# Written task
When you restate the entries that follow, keep every word exactly and drop the pictures.
---- Supplied data
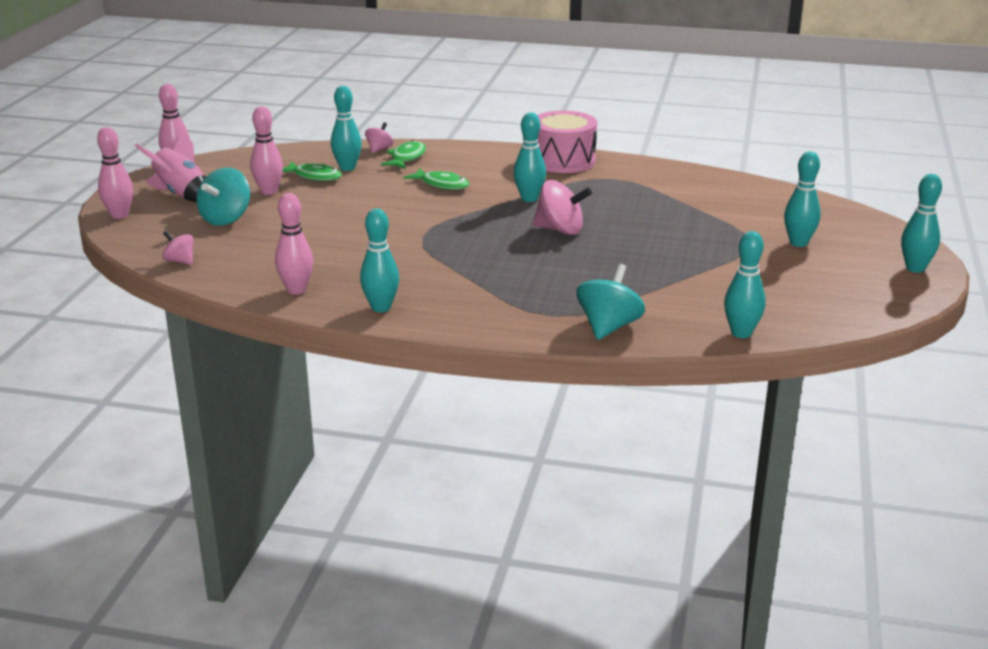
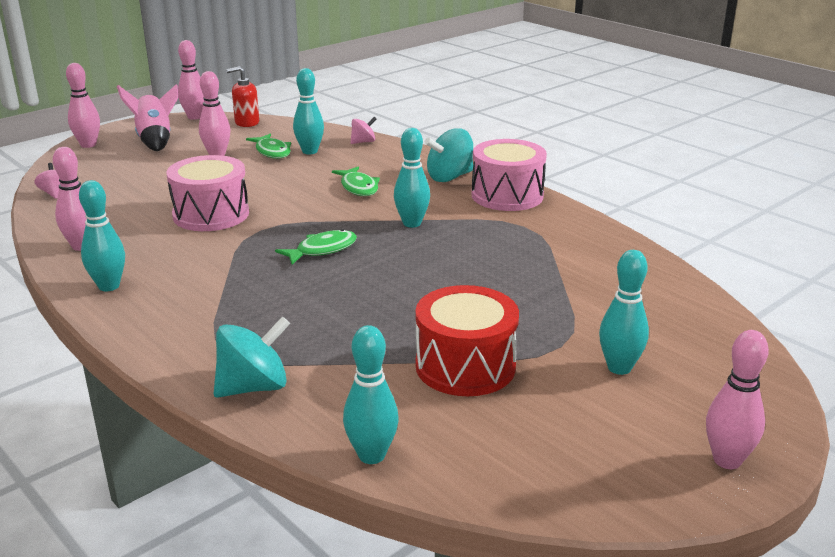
camera: 35 degrees right, 0 degrees up
turquoise spinning top [197,168,250,226] -> turquoise spinning top moved to [424,129,473,182]
green fish [381,140,426,169] -> green fish moved to [275,229,357,265]
pink spinning top [533,180,592,235] -> none
turquoise bowling pin [901,174,942,273] -> pink bowling pin [706,330,769,469]
none -> pink drum [166,155,249,231]
none -> red soap dispenser [226,66,259,127]
none -> red drum [416,285,519,396]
--------
# Expected output
camera: 35 degrees right, 0 degrees up
turquoise spinning top [197,168,250,226] -> turquoise spinning top moved to [424,129,473,182]
green fish [381,140,426,169] -> green fish moved to [275,229,357,265]
pink spinning top [533,180,592,235] -> none
turquoise bowling pin [901,174,942,273] -> pink bowling pin [706,330,769,469]
none -> pink drum [166,155,249,231]
none -> red soap dispenser [226,66,259,127]
none -> red drum [416,285,519,396]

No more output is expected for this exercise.